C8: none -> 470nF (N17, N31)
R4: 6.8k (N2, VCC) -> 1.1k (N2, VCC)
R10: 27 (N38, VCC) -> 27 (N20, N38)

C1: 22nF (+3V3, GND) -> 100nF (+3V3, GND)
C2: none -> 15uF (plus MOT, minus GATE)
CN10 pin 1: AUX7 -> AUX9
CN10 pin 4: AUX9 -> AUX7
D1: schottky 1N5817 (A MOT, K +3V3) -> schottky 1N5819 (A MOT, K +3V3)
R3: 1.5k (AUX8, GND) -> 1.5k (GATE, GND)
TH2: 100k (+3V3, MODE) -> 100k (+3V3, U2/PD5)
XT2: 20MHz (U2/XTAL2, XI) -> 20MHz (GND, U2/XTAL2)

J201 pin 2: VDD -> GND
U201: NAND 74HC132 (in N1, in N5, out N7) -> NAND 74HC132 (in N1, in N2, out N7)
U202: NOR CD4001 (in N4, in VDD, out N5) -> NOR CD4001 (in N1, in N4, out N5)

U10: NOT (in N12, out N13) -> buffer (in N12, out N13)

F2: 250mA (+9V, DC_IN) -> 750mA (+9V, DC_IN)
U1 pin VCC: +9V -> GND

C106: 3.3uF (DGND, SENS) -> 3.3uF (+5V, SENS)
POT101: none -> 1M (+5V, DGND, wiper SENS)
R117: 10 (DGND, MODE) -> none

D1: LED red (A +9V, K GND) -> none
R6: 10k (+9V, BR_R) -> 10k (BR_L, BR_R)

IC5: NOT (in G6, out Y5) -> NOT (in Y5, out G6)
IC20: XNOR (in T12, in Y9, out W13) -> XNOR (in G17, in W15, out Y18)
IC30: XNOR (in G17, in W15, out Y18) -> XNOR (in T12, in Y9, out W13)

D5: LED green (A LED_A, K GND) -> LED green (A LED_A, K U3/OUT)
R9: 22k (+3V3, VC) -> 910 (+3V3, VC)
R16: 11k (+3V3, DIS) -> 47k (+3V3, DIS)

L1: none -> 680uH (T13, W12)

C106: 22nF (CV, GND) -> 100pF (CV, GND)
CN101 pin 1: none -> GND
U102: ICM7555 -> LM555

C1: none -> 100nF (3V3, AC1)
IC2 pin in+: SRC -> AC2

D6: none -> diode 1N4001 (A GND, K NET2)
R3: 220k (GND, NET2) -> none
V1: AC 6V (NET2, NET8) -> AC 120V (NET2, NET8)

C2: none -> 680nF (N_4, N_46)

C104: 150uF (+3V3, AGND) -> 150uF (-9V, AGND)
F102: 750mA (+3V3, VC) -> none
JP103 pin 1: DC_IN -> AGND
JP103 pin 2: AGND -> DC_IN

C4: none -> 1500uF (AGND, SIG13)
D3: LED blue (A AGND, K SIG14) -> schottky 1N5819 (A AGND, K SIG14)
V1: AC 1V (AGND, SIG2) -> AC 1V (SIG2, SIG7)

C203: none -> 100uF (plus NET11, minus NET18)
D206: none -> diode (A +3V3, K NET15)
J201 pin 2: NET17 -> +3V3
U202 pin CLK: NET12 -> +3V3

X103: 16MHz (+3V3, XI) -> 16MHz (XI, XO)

—————

"U201: NAND 74HC132" marks the last line to print; print everything from the first line of the data through that line, unchanged, and nothing more.

C8: none -> 470nF (N17, N31)
R4: 6.8k (N2, VCC) -> 1.1k (N2, VCC)
R10: 27 (N38, VCC) -> 27 (N20, N38)

C1: 22nF (+3V3, GND) -> 100nF (+3V3, GND)
C2: none -> 15uF (plus MOT, minus GATE)
CN10 pin 1: AUX7 -> AUX9
CN10 pin 4: AUX9 -> AUX7
D1: schottky 1N5817 (A MOT, K +3V3) -> schottky 1N5819 (A MOT, K +3V3)
R3: 1.5k (AUX8, GND) -> 1.5k (GATE, GND)
TH2: 100k (+3V3, MODE) -> 100k (+3V3, U2/PD5)
XT2: 20MHz (U2/XTAL2, XI) -> 20MHz (GND, U2/XTAL2)

J201 pin 2: VDD -> GND
U201: NAND 74HC132 (in N1, in N5, out N7) -> NAND 74HC132 (in N1, in N2, out N7)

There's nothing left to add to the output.